[Scene difference descriptions]
((
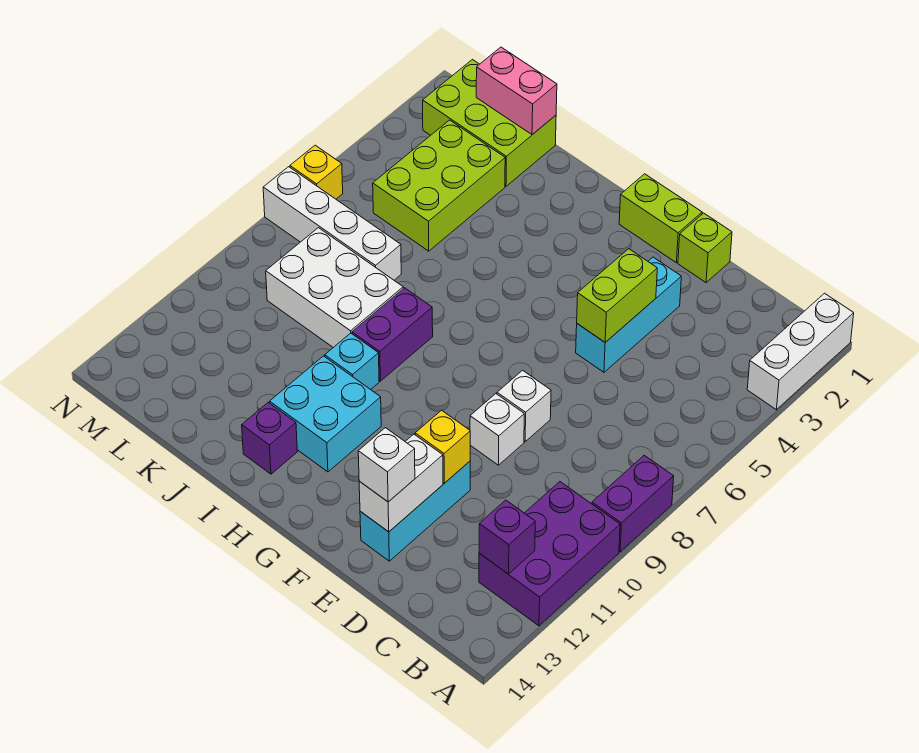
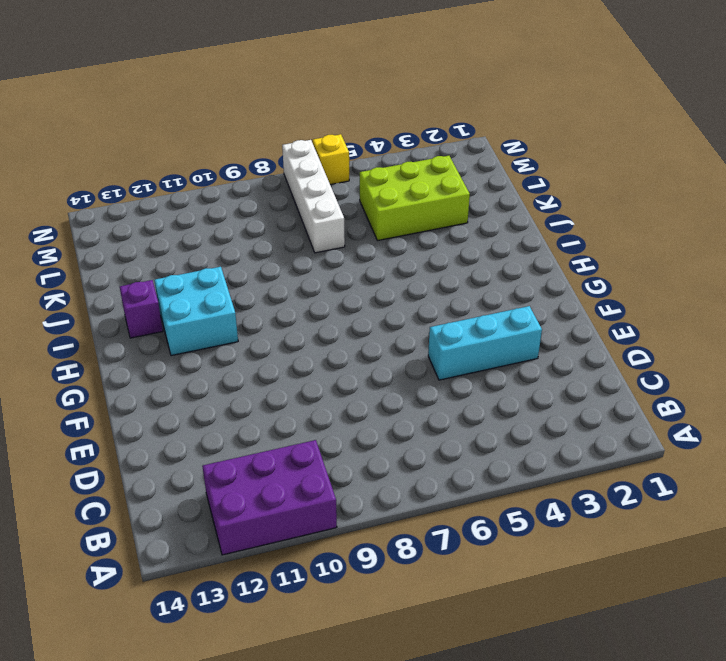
none -> white brick A1:A3 level 1
none -> purple brick A8:A9 level 1
none -> lime brick E1 level 1

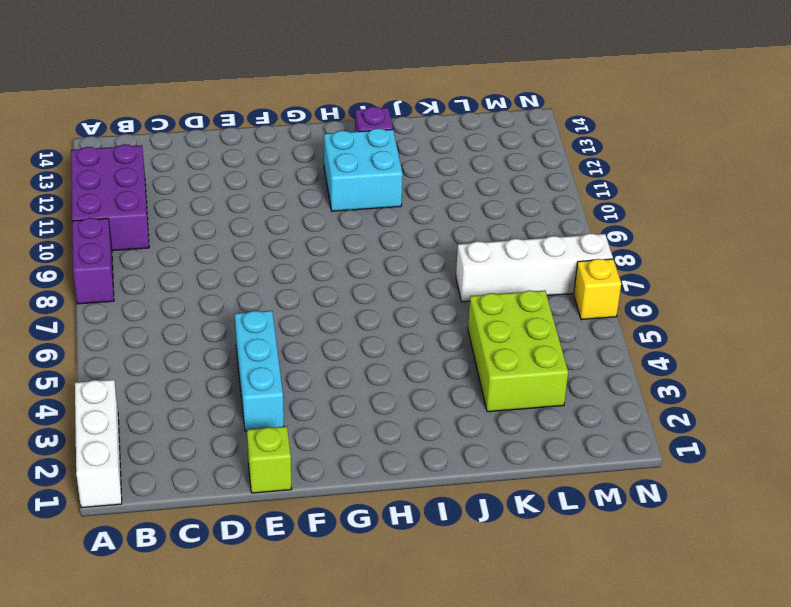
none -> white brick E8 level 1
none -> white brick E9 level 1
none -> cyan brick E11:E13 level 1

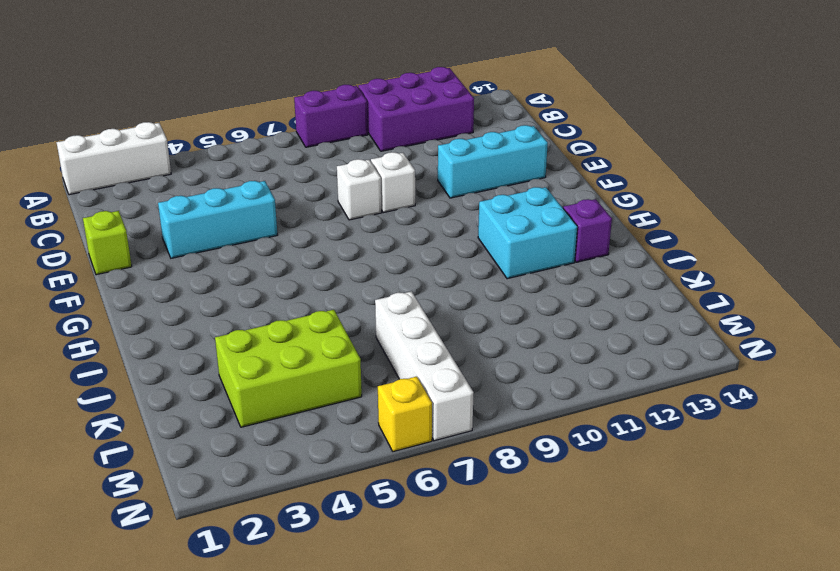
none -> lime brick F1:G1 level 1
none -> purple brick I8:I9 level 1
none -> cyan brick I10 level 1

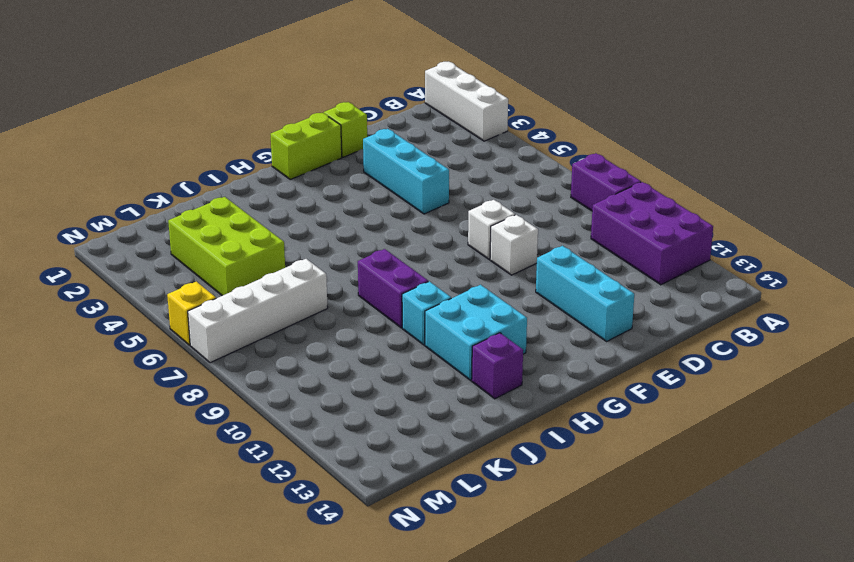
none -> white brick J8:L9 level 1
none -> lime brick K1:M2 level 1
none -> purple brick B12 level 2

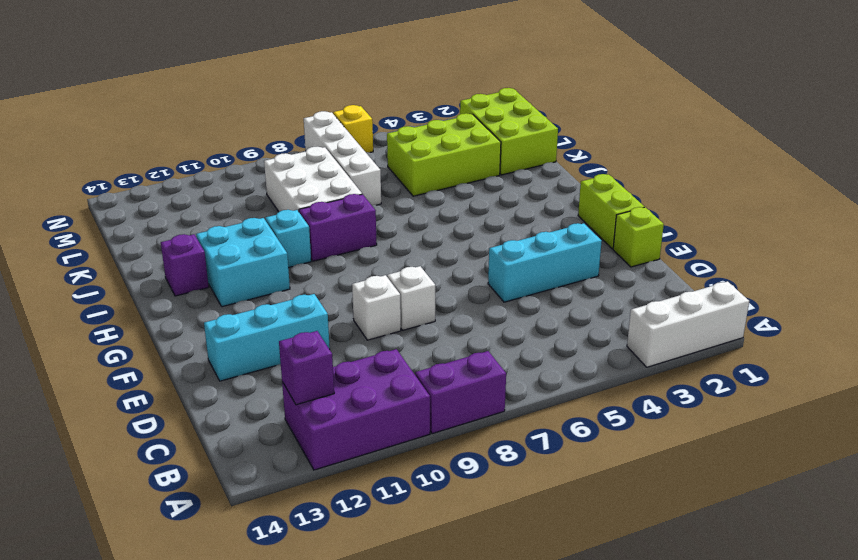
none -> lime brick E4:E5 level 2
none -> yellow brick E11 level 2
none -> white brick E12:E13 level 2

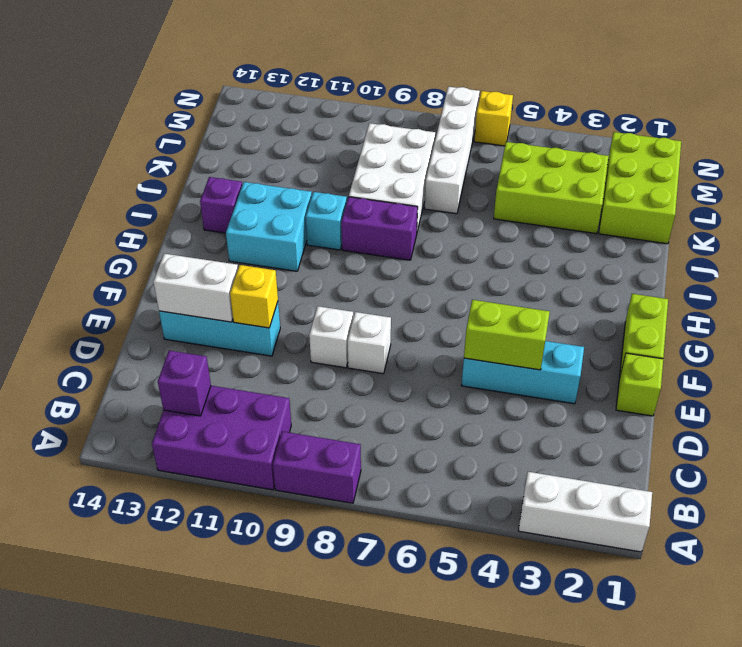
none -> pink brick K1:L1 level 2
none -> white brick E13 level 3

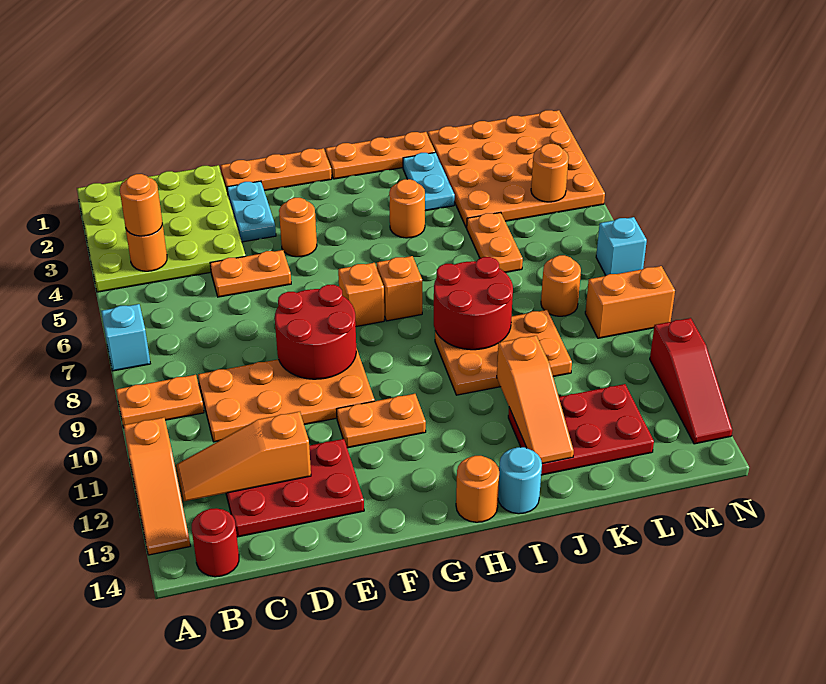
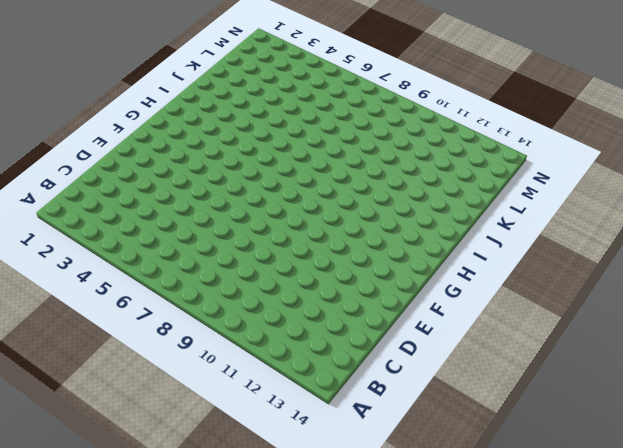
none -> lime plate A1:D4 level 1
none -> cyan brick A7 level 1
none -> orange plate A9:B9 level 1
none -> orange slope A11:A13 level 1 top 11

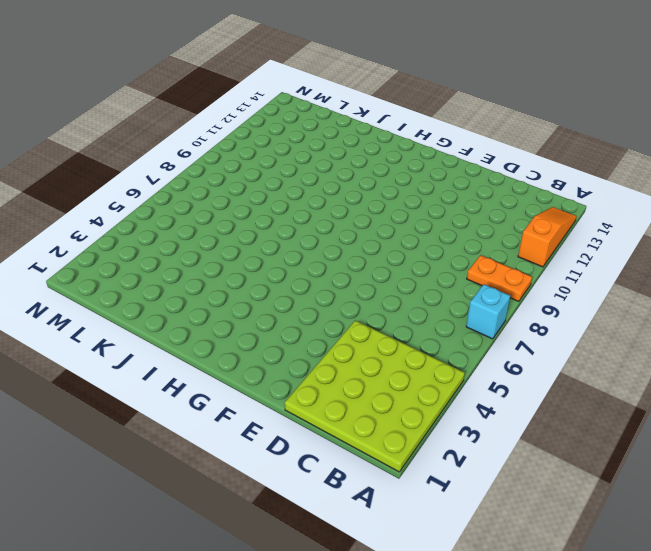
none -> red round brick B14 level 1
none -> orange plate C9:F10 level 1
none -> red plate C12:E13 level 1
none -> orange plate D5:E5 level 1

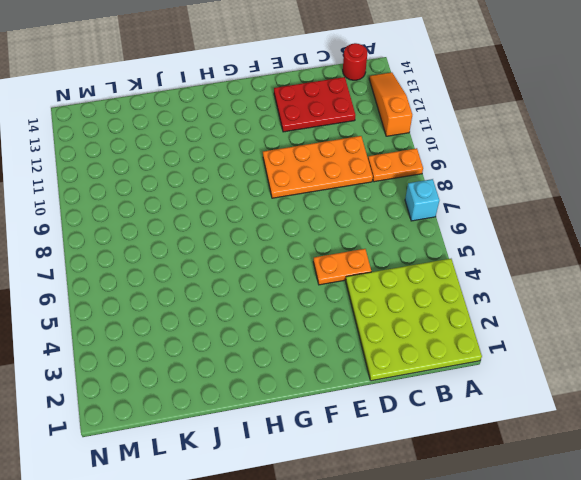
none -> orange plate E1:G1 level 1
none -> cyan plate E2:E3 level 1
none -> orange round brick F4 level 1
none -> orange plate F11:G11 level 1

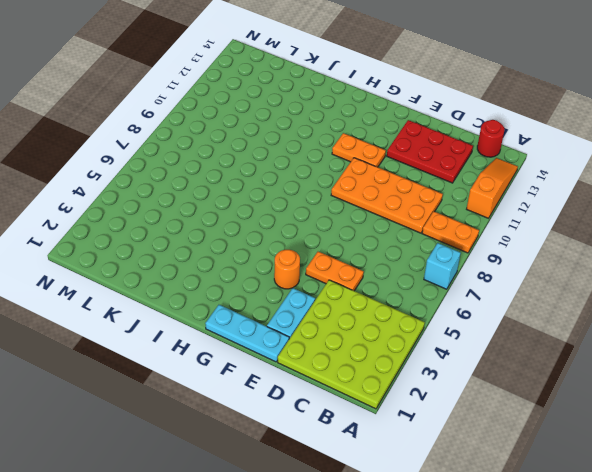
cyan plate E1:G1 level 1 -> orange plate E1:G1 level 1
none -> orange brick G7 level 1
none -> orange plate H1:J1 level 1
none -> orange brick H7 level 1
none -> orange round brick H14 level 1

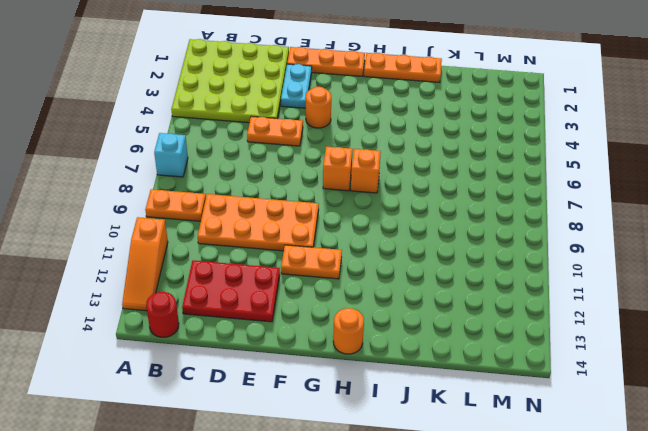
none -> orange round brick I4 level 1
none -> orange plate I9:K10 level 1
none -> cyan round brick I14 level 1
none -> cyan plate J2:J3 level 1

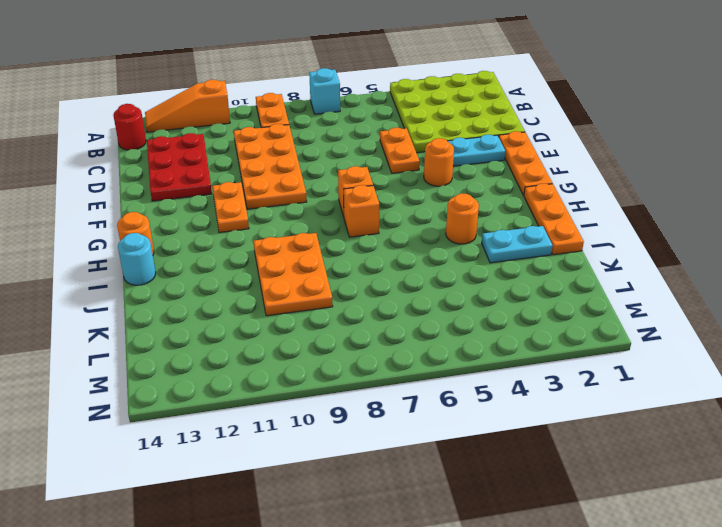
none -> red plate J12:L13 level 1
none -> orange plate K1:N4 level 1
none -> orange plate K5:K6 level 1
none -> orange round brick L8 level 1

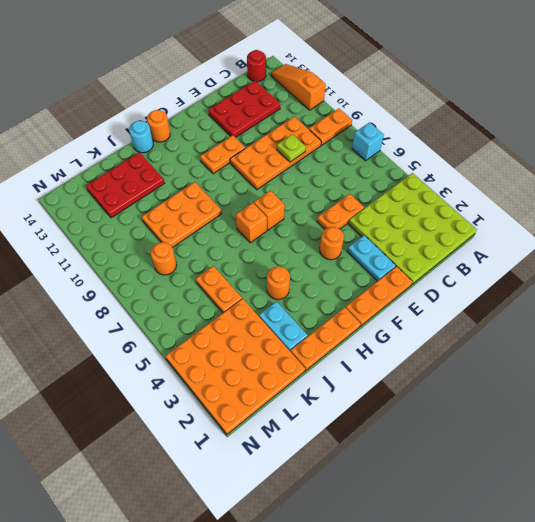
lime plate D9 level 2 -> none
none -> orange brick M9:N9 level 1
none -> cyan brick N7 level 1
none -> red slope N11:N13 level 1 top 11
none -> orange round brick B4 level 2

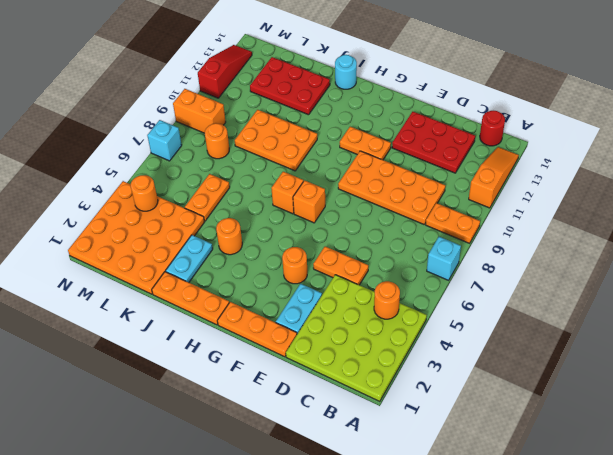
none -> orange round brick H14 level 1
none -> orange slope B12:D12 level 2 top D
none -> red round brick E8:F9 level 2
none -> red round brick I8:J9 level 2

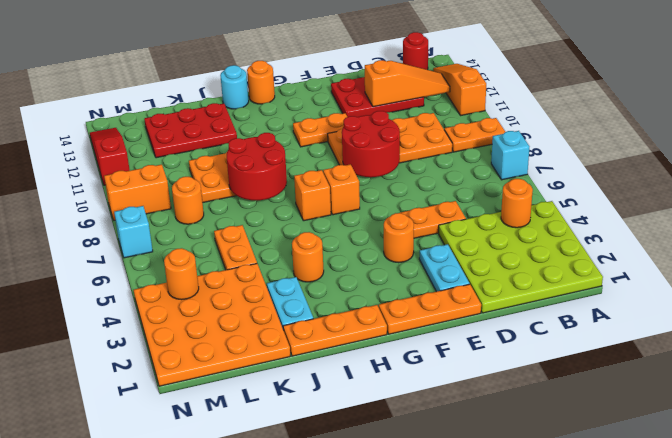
none -> orange slope J11:J13 level 2 top 11
none -> orange round brick B4 level 3

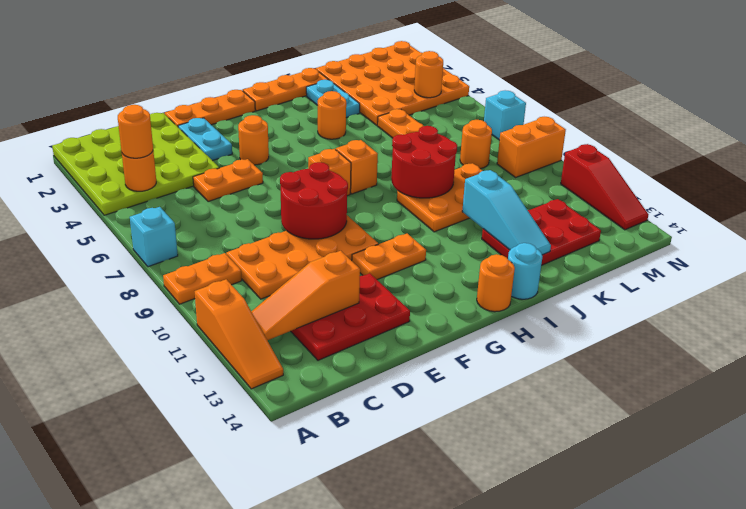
cyan slope J11:J13 level 2 top 11 -> orange slope J11:J13 level 2 top 11
none -> red round brick B14 level 1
))
-- Instructions for the task --
Starting at the line with "none -> white brick E8 level 1" in the entries above, write out every line exactly until the line with "none -> cyan plate E2:E3 level 1" has been written. Include no pictures and nothing more.

-- Answer to this exercise --
none -> white brick E8 level 1
none -> white brick E9 level 1
none -> cyan brick E11:E13 level 1

none -> lime brick F1:G1 level 1
none -> purple brick I8:I9 level 1
none -> cyan brick I10 level 1

none -> white brick J8:L9 level 1
none -> lime brick K1:M2 level 1
none -> purple brick B12 level 2

none -> lime brick E4:E5 level 2
none -> yellow brick E11 level 2
none -> white brick E12:E13 level 2

none -> pink brick K1:L1 level 2
none -> white brick E13 level 3

none -> lime plate A1:D4 level 1
none -> cyan brick A7 level 1
none -> orange plate A9:B9 level 1
none -> orange slope A11:A13 level 1 top 11

none -> red round brick B14 level 1
none -> orange plate C9:F10 level 1
none -> red plate C12:E13 level 1
none -> orange plate D5:E5 level 1

none -> orange plate E1:G1 level 1
none -> cyan plate E2:E3 level 1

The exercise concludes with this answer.